Your assignment. Below are lines of data, and only some are wanted. Please repeat exactly those from the line that has "(456, 285) = (377, 265): brown" through the line that has "(179, 118) = (280, 267): none".
** Opening Listed entries block **
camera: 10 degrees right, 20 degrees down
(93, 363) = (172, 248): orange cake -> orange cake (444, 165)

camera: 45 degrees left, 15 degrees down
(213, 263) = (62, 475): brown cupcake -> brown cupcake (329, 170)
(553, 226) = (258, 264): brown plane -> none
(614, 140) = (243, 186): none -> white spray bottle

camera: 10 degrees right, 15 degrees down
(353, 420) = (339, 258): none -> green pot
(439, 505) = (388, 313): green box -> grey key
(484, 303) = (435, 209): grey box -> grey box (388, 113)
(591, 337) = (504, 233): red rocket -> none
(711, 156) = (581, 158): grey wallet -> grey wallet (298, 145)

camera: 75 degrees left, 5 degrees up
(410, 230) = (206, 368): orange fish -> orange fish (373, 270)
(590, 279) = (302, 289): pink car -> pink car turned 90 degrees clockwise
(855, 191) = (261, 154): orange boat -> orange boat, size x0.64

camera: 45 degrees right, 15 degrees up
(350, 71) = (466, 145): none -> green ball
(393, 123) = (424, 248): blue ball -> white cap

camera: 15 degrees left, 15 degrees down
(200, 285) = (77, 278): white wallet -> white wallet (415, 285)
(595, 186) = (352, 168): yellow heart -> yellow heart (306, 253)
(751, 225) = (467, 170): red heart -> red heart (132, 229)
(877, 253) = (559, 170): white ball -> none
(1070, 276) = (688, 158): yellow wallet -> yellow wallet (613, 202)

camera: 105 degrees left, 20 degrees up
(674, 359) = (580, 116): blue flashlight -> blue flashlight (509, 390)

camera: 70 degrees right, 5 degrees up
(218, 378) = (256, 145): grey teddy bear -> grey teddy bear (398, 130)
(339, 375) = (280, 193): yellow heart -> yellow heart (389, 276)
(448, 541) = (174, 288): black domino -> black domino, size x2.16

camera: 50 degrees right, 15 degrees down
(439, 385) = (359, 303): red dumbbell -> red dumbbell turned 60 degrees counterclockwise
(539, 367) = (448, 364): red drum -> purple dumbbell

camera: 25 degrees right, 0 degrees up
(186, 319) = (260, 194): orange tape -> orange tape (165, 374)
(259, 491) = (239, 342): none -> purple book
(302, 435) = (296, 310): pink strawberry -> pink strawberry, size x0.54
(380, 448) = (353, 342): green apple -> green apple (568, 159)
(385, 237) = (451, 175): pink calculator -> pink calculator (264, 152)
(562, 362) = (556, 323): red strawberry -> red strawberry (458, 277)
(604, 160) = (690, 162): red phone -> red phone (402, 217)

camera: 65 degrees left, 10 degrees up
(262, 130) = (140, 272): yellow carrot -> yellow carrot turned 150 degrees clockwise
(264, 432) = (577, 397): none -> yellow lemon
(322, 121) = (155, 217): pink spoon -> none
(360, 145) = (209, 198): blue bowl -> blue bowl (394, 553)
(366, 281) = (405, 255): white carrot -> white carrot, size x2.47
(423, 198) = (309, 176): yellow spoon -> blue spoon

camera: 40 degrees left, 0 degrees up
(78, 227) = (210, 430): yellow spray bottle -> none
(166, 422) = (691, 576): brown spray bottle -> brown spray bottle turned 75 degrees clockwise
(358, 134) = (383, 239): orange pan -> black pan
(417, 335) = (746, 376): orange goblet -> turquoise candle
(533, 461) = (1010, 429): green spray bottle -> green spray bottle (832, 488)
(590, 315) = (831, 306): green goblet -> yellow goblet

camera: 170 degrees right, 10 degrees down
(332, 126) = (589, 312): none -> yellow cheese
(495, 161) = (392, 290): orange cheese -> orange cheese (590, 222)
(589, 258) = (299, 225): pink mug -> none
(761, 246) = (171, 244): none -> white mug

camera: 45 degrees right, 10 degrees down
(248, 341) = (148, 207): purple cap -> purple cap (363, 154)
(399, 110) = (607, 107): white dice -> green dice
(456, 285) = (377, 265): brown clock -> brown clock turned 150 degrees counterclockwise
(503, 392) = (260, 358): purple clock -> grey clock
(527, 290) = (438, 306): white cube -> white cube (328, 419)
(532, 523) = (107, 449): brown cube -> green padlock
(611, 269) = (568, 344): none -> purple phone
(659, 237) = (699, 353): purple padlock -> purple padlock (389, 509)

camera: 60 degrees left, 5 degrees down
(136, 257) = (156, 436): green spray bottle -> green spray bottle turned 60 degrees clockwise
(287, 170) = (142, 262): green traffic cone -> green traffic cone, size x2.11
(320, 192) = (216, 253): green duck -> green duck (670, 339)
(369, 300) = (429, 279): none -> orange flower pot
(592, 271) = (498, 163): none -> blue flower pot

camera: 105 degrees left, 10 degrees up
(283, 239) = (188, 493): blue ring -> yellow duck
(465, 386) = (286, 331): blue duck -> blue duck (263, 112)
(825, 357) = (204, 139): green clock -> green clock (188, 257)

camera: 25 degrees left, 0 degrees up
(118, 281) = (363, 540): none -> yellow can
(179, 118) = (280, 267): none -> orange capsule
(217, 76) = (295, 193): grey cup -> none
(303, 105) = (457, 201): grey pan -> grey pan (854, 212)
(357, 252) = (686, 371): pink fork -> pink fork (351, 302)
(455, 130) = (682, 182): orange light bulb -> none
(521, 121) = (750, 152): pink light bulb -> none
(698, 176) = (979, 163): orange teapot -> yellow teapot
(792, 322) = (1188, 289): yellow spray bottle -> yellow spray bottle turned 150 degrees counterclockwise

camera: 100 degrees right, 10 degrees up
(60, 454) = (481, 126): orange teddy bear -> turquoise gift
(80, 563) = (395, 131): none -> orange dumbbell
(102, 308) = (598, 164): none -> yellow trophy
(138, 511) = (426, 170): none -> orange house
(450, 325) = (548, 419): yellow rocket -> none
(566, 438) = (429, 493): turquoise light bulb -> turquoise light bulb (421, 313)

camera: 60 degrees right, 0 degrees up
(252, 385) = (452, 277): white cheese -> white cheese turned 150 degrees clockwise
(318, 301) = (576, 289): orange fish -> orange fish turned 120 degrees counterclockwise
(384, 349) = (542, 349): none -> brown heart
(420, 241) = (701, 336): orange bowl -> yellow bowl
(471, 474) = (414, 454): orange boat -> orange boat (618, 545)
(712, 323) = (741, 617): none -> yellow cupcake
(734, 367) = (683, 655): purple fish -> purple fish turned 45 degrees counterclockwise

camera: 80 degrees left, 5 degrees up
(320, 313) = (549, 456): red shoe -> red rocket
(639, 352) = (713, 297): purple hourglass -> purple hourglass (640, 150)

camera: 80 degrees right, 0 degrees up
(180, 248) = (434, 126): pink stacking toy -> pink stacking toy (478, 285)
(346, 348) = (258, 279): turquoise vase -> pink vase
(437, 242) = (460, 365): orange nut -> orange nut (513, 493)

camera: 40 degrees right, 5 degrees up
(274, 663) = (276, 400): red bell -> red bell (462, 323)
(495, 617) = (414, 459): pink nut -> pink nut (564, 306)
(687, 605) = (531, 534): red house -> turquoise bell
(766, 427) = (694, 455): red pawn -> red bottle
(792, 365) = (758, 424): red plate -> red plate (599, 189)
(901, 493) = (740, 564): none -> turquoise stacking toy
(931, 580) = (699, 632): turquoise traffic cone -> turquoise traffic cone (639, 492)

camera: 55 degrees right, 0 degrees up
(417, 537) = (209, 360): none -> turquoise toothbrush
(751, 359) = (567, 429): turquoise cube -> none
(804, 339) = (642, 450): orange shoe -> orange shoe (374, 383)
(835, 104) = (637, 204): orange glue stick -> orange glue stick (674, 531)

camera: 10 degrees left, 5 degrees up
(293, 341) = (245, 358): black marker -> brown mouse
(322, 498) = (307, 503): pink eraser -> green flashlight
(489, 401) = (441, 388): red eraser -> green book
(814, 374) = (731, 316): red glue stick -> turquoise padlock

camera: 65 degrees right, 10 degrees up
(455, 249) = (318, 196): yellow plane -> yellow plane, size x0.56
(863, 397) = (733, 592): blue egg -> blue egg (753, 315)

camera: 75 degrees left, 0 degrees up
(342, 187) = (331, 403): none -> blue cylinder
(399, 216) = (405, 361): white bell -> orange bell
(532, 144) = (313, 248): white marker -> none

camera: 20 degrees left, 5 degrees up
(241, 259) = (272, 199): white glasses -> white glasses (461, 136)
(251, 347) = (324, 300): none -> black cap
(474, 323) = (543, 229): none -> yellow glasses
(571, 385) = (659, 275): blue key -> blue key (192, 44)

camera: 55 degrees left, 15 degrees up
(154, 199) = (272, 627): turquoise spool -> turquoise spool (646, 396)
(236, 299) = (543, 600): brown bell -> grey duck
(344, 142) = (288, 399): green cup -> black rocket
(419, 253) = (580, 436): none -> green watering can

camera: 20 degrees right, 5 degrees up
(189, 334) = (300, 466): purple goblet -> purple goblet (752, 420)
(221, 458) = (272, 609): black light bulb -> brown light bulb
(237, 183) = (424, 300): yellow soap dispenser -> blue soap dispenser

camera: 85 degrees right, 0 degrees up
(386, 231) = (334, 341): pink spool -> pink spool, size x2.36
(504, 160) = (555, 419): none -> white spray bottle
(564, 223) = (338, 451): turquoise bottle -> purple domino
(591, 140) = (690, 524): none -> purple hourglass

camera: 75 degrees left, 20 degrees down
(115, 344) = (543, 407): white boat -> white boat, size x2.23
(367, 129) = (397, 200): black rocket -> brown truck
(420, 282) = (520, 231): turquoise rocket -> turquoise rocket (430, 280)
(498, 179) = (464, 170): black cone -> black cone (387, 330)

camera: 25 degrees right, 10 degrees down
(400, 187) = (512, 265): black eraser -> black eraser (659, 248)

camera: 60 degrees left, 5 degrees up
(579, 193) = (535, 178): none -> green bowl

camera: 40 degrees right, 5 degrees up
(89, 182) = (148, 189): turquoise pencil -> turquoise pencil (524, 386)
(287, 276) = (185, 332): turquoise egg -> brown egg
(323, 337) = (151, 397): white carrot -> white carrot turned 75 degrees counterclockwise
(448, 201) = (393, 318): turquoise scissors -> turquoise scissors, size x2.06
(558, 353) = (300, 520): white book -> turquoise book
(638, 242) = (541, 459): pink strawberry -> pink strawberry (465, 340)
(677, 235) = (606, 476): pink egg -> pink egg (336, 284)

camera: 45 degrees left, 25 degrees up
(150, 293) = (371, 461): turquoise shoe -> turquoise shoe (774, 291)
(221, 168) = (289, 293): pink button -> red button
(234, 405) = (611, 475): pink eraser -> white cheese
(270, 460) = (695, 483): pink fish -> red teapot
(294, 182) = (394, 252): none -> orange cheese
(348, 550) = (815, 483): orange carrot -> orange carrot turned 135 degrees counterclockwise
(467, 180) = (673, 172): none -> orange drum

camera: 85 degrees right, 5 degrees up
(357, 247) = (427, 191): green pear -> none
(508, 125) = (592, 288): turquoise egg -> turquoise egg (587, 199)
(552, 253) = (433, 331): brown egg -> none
** Closing Listed entries block **
Result of this exercise.
(456, 285) = (377, 265): brown clock -> brown clock turned 150 degrees counterclockwise
(503, 392) = (260, 358): purple clock -> grey clock
(527, 290) = (438, 306): white cube -> white cube (328, 419)
(532, 523) = (107, 449): brown cube -> green padlock
(611, 269) = (568, 344): none -> purple phone
(659, 237) = (699, 353): purple padlock -> purple padlock (389, 509)

camera: 60 degrees left, 5 degrees down
(136, 257) = (156, 436): green spray bottle -> green spray bottle turned 60 degrees clockwise
(287, 170) = (142, 262): green traffic cone -> green traffic cone, size x2.11
(320, 192) = (216, 253): green duck -> green duck (670, 339)
(369, 300) = (429, 279): none -> orange flower pot
(592, 271) = (498, 163): none -> blue flower pot

camera: 105 degrees left, 10 degrees up
(283, 239) = (188, 493): blue ring -> yellow duck
(465, 386) = (286, 331): blue duck -> blue duck (263, 112)
(825, 357) = (204, 139): green clock -> green clock (188, 257)

camera: 25 degrees left, 0 degrees up
(118, 281) = (363, 540): none -> yellow can
(179, 118) = (280, 267): none -> orange capsule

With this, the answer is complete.